» **ACTIVITY**: Could the data below be printed out exactly, with the pictures left out?

#### SUPPLIED MATERIAL

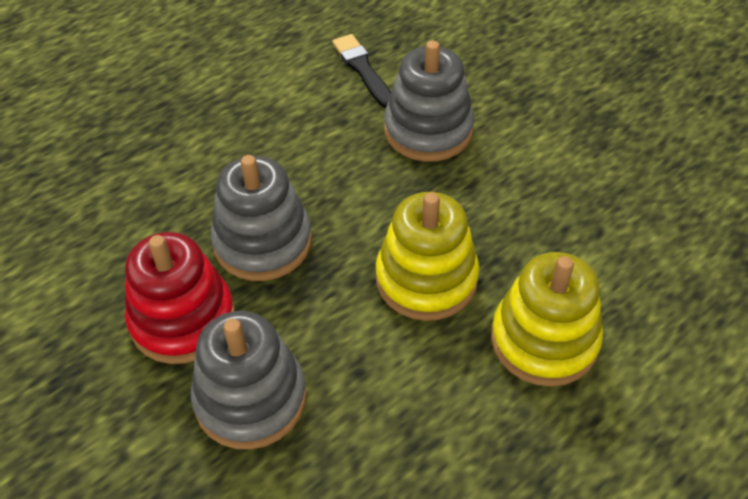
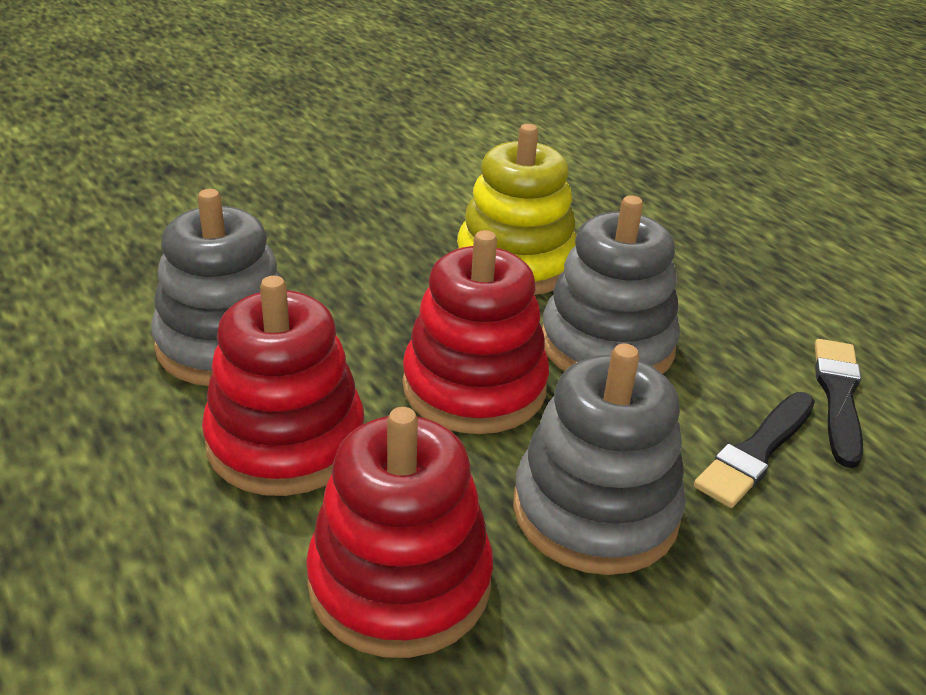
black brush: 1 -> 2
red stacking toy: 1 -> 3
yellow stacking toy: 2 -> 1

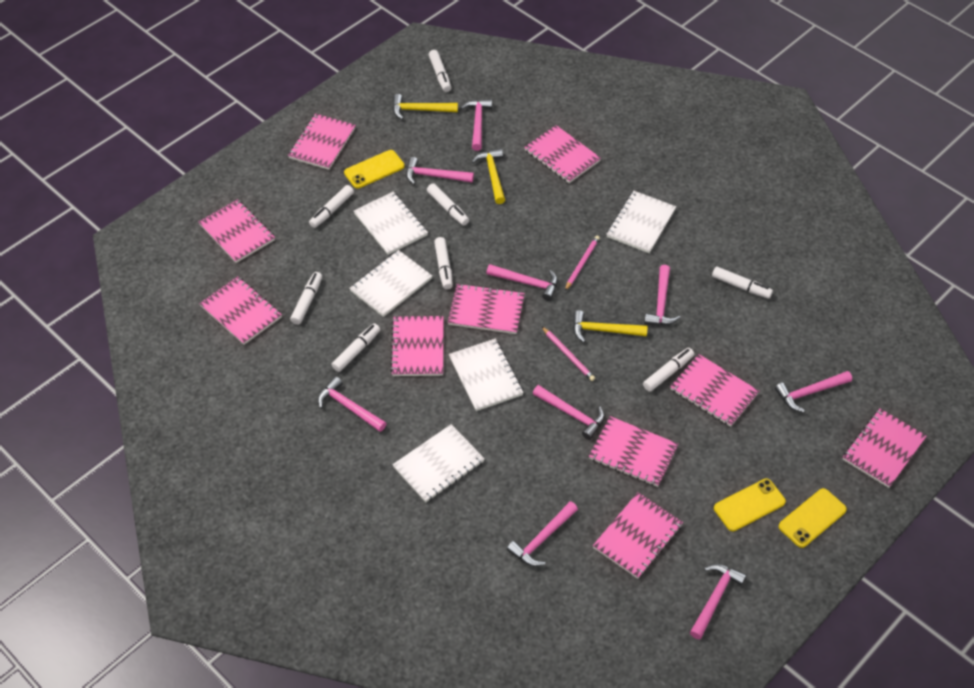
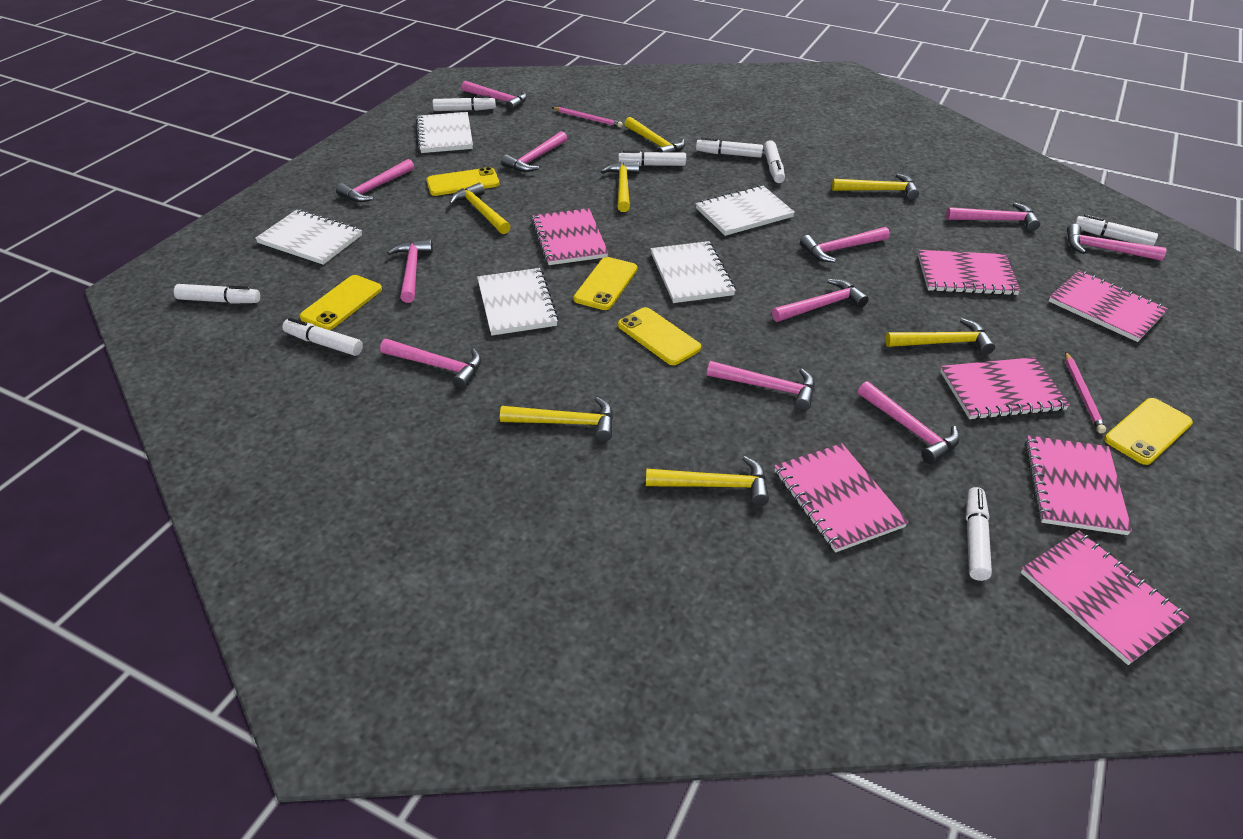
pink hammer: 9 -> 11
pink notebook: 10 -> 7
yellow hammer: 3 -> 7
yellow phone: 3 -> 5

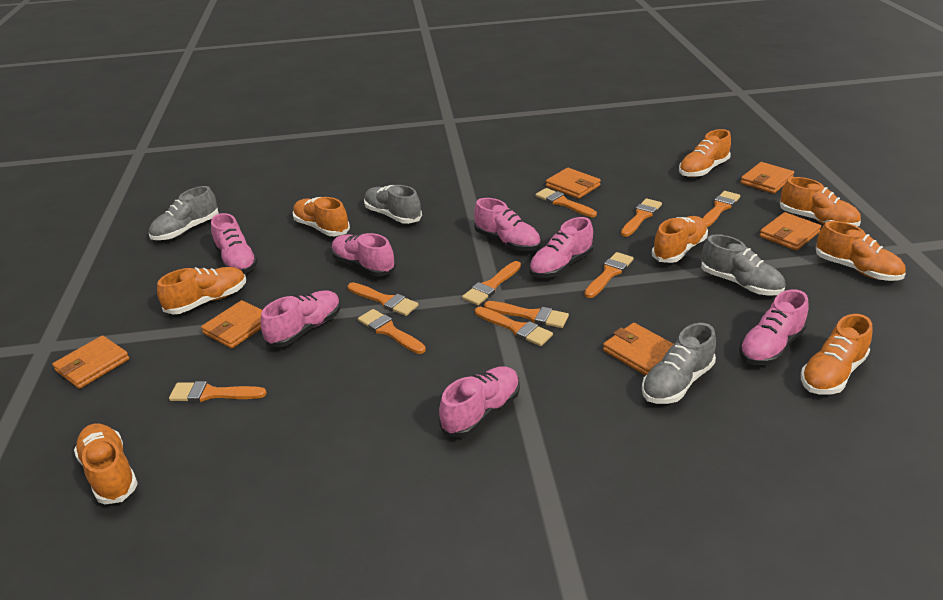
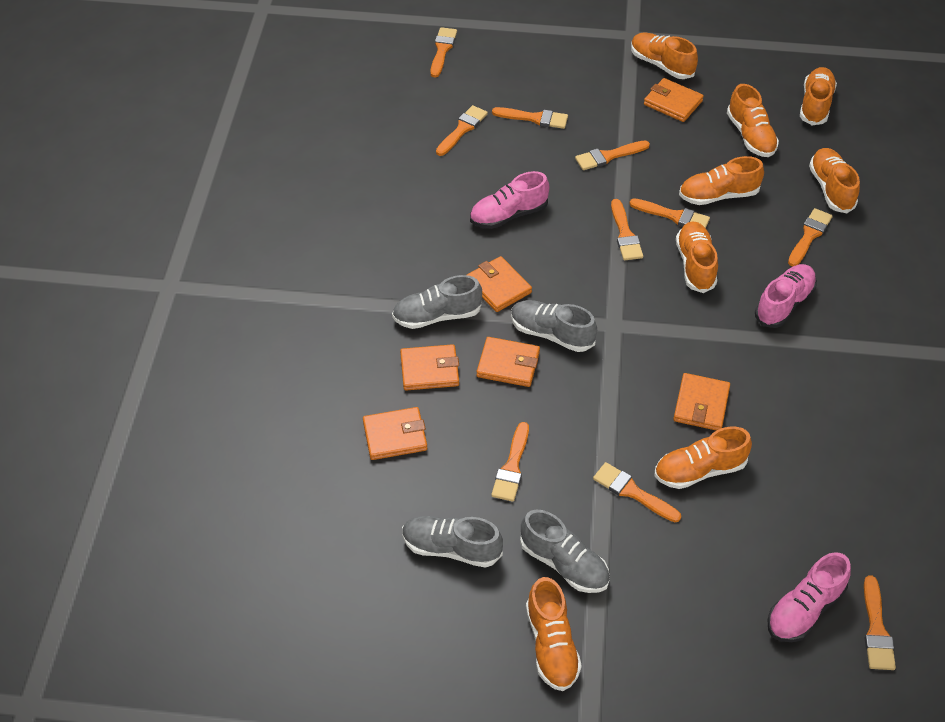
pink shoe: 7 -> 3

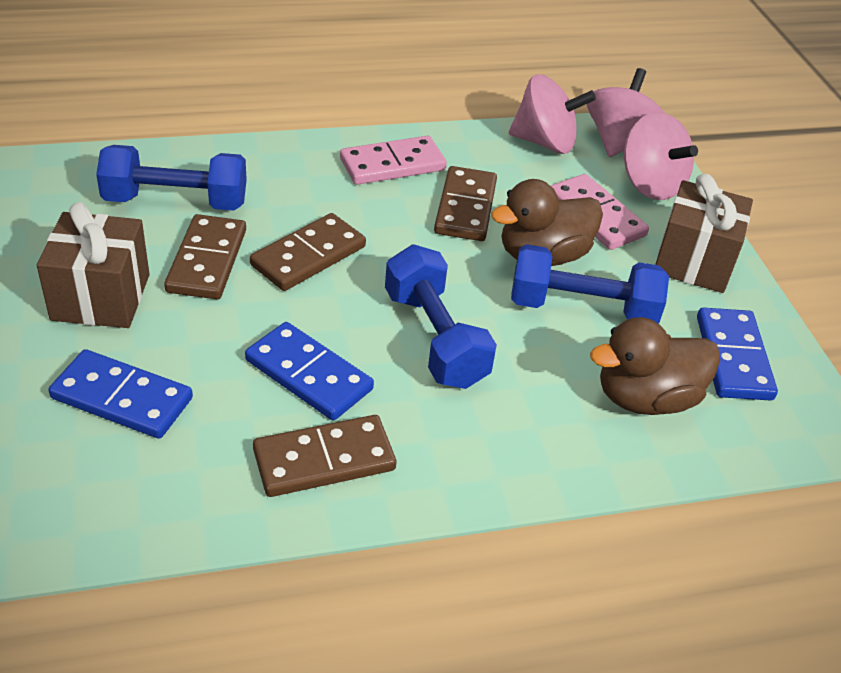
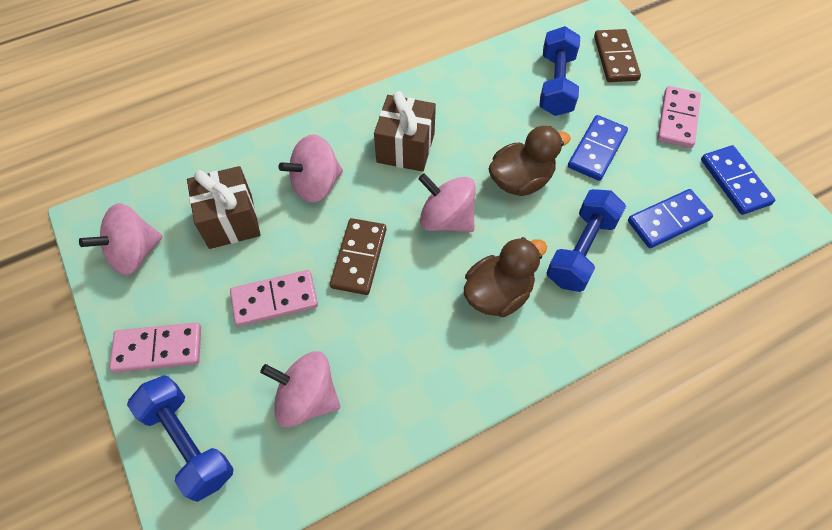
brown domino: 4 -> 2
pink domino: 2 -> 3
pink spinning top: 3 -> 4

########

» **RESULT**:
black brush: 1 -> 2
red stacking toy: 1 -> 3
yellow stacking toy: 2 -> 1

pink hammer: 9 -> 11
pink notebook: 10 -> 7
yellow hammer: 3 -> 7
yellow phone: 3 -> 5

pink shoe: 7 -> 3

brown domino: 4 -> 2
pink domino: 2 -> 3
pink spinning top: 3 -> 4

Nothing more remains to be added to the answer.